Find the line below with "green pyramid: 1 -> 3" and the line with "grey trophy: 3 -> 4". Output exactly those lines and everything between them, leaving out the pictures.
(EXERCISE MATERIAL Opens)
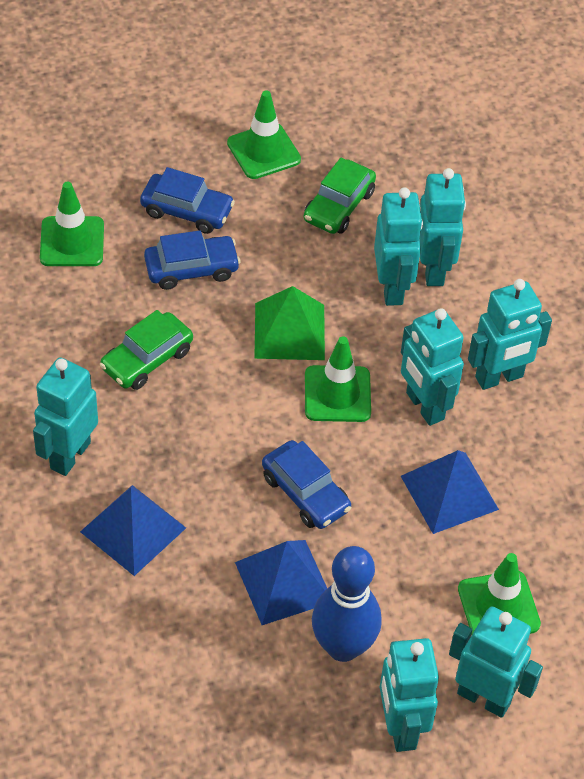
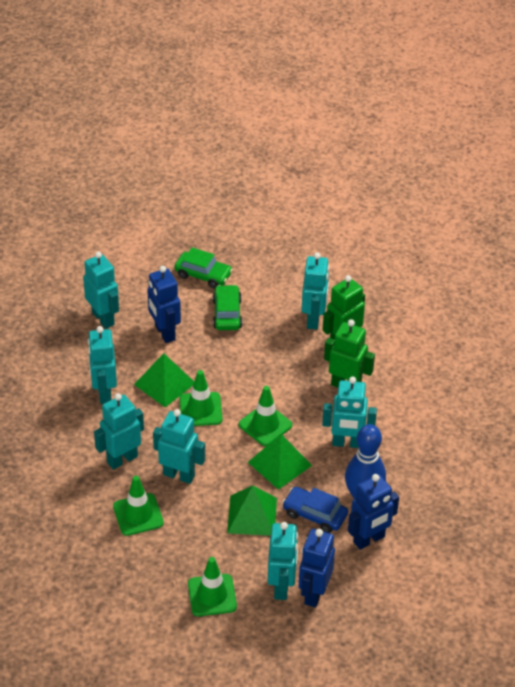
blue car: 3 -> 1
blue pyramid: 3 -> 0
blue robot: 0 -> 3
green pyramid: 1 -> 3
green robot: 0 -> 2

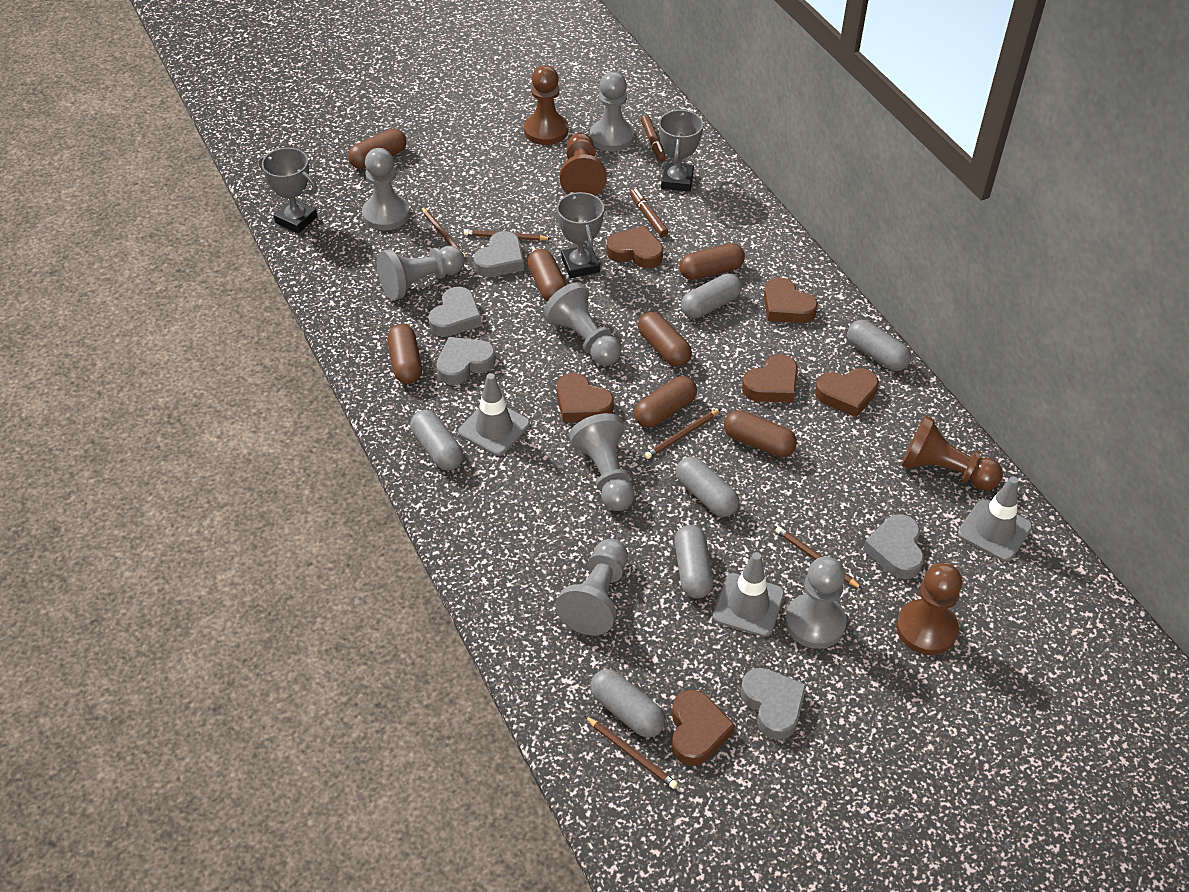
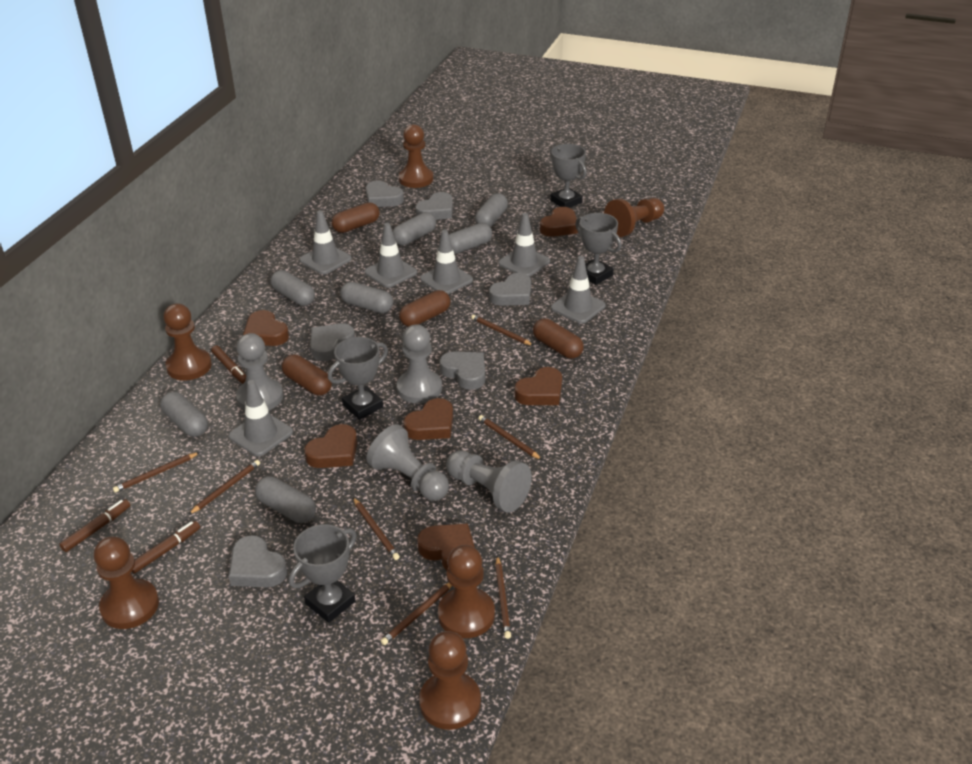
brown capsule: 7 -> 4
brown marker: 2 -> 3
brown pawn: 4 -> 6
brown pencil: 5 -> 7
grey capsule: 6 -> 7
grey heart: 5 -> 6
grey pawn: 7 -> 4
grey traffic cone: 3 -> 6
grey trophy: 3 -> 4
(EXERCISE MATERIAL Closes)
(EXERCISE MATERIAL Opens)
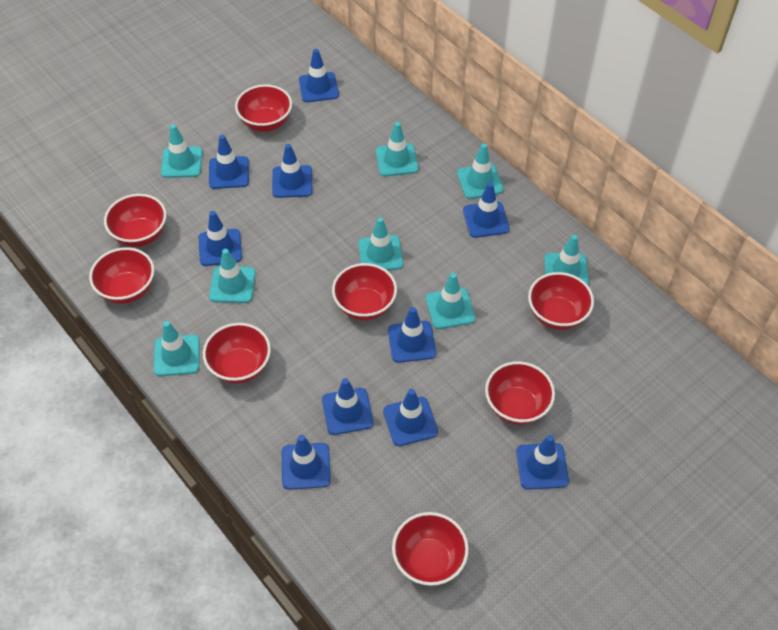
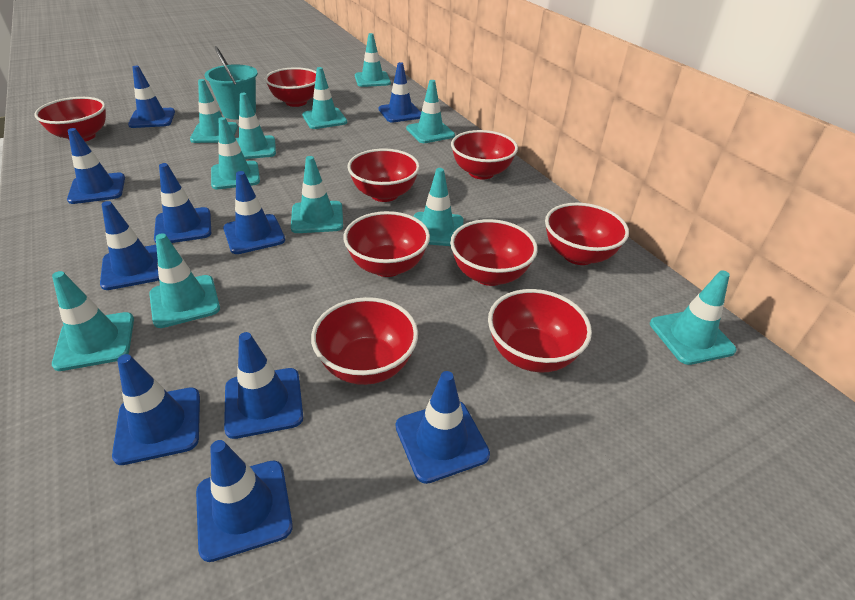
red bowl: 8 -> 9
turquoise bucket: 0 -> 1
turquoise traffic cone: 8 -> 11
(EXERCISE MATERIAL Closes)
• [TASK RESULT]:
green pyramid: 1 -> 3
green robot: 0 -> 2

brown capsule: 7 -> 4
brown marker: 2 -> 3
brown pawn: 4 -> 6
brown pencil: 5 -> 7
grey capsule: 6 -> 7
grey heart: 5 -> 6
grey pawn: 7 -> 4
grey traffic cone: 3 -> 6
grey trophy: 3 -> 4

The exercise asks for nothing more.